*** Extracted records ***

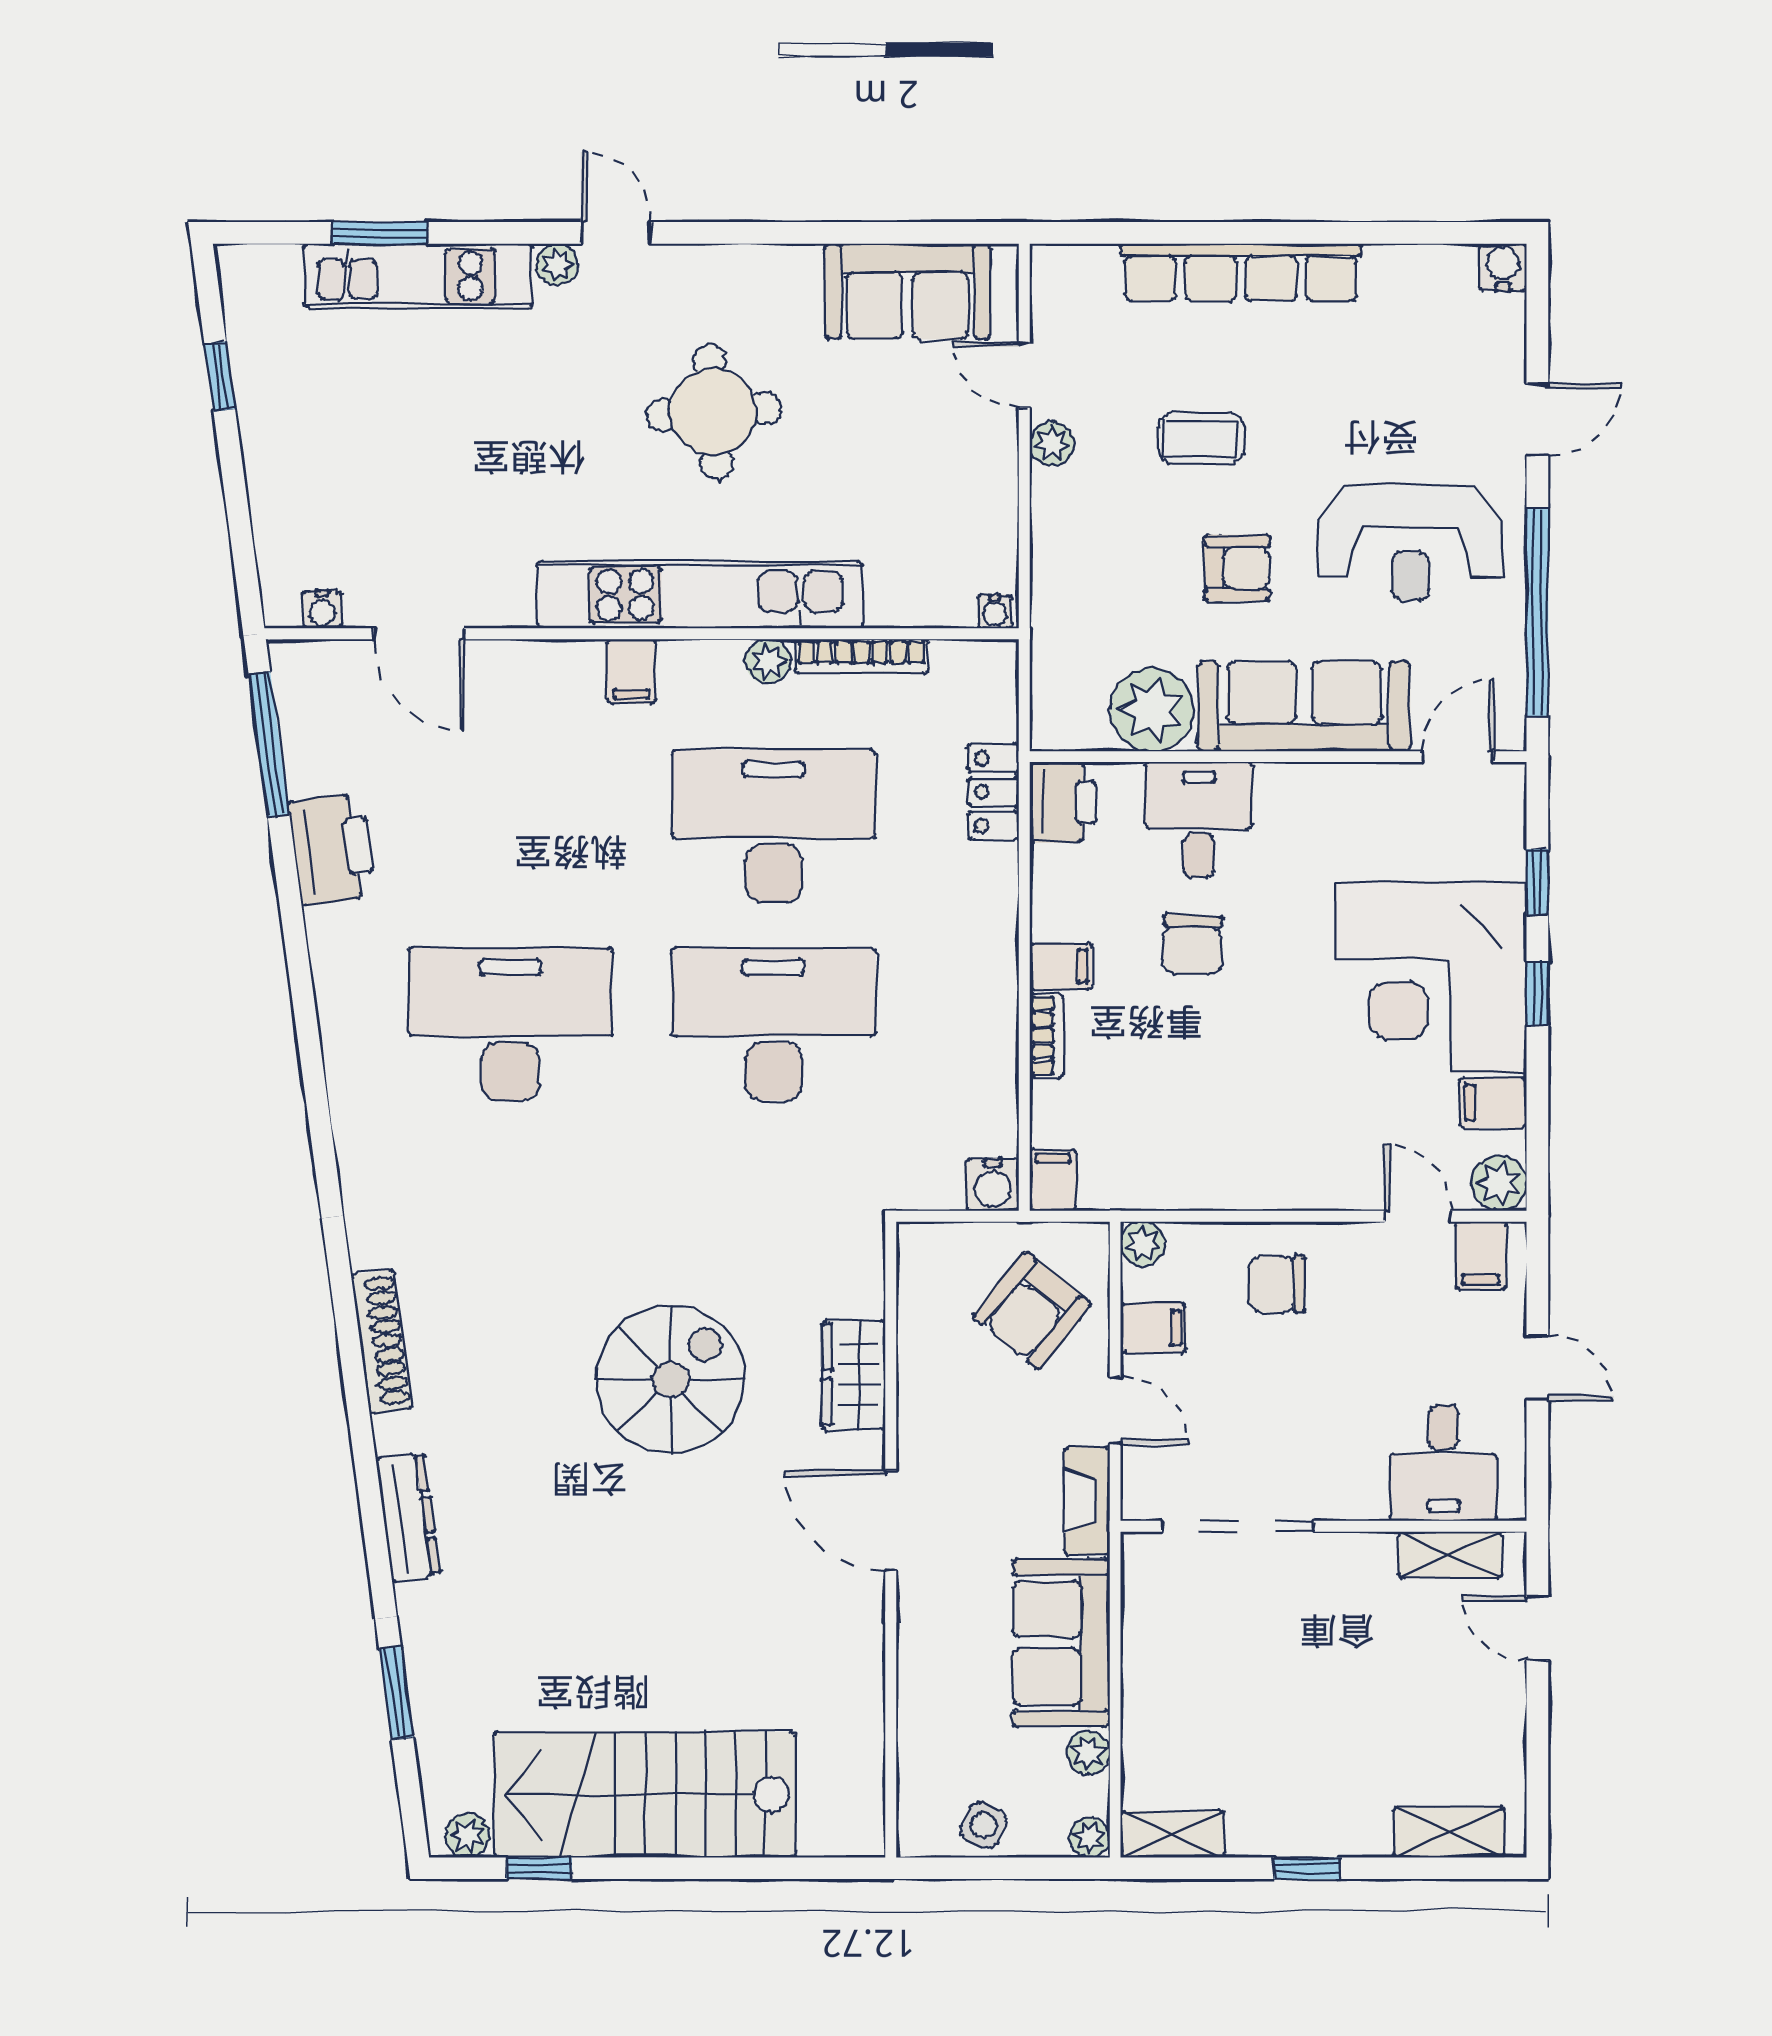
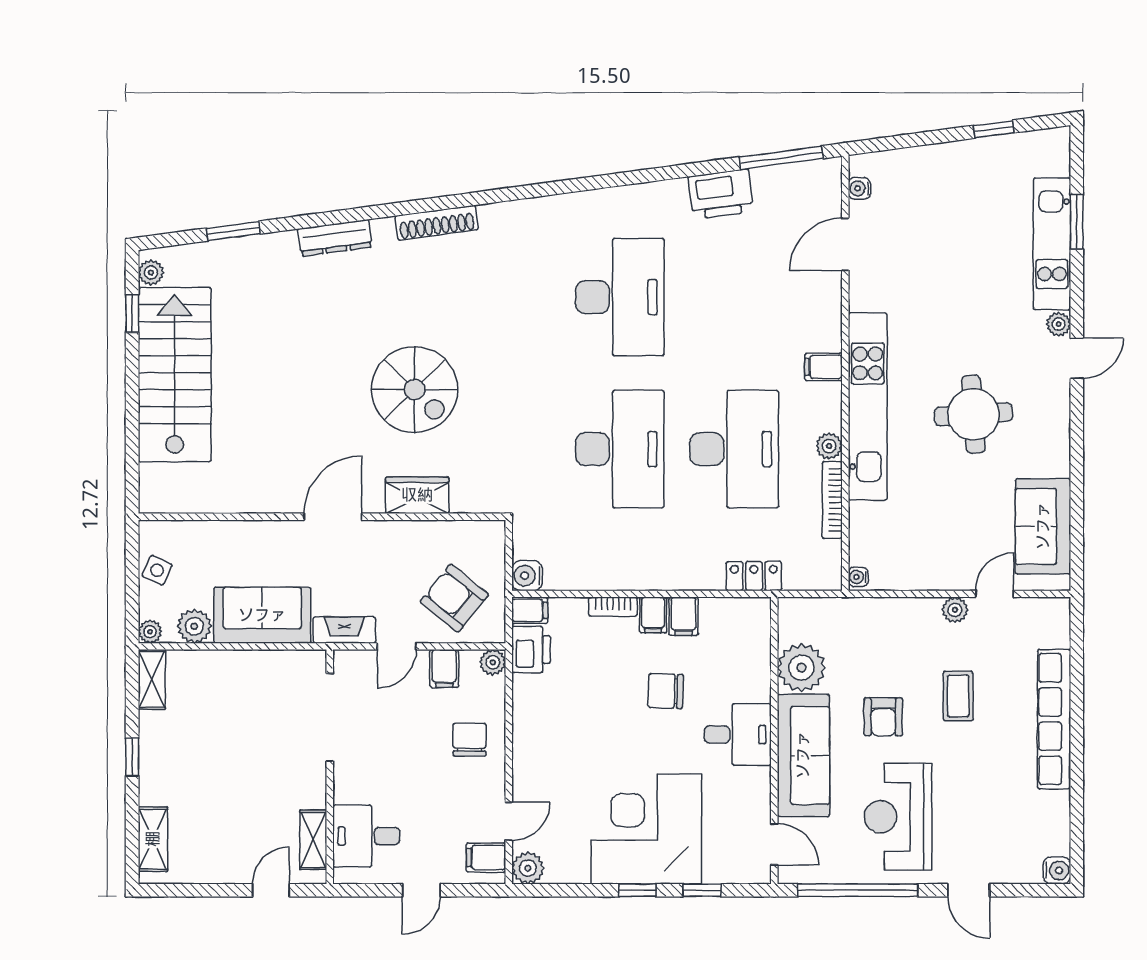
printer: (1063, 802) -> (531, 649), moved, turned -90
desk: (1199, 820) -> (738, 735), moved
filing cabinet: (1493, 1103) -> (683, 616), moved, turned 180
plant: (1088, 1753) -> (194, 626), width x1.38, depth x1.38

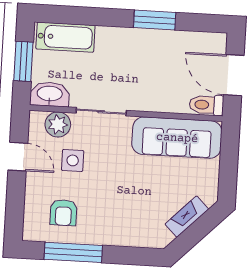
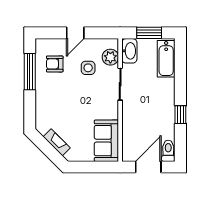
window: (155, 20) -> (180, 115), width x0.67
toilet: (206, 105) -> (168, 151), moved
sofa: (177, 138) -> (106, 141), width x0.73
door: (18, 157) -> (75, 33), moved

*** End of Extracted records ***

◆ **Aim of the task**: Print out all the material word for word but exclude any images.

◆ **Solution to this problem**:
printer: (1063, 802) -> (531, 649), moved, turned -90
desk: (1199, 820) -> (738, 735), moved
filing cabinet: (1493, 1103) -> (683, 616), moved, turned 180
plant: (1088, 1753) -> (194, 626), width x1.38, depth x1.38

window: (155, 20) -> (180, 115), width x0.67
toilet: (206, 105) -> (168, 151), moved
sofa: (177, 138) -> (106, 141), width x0.73
door: (18, 157) -> (75, 33), moved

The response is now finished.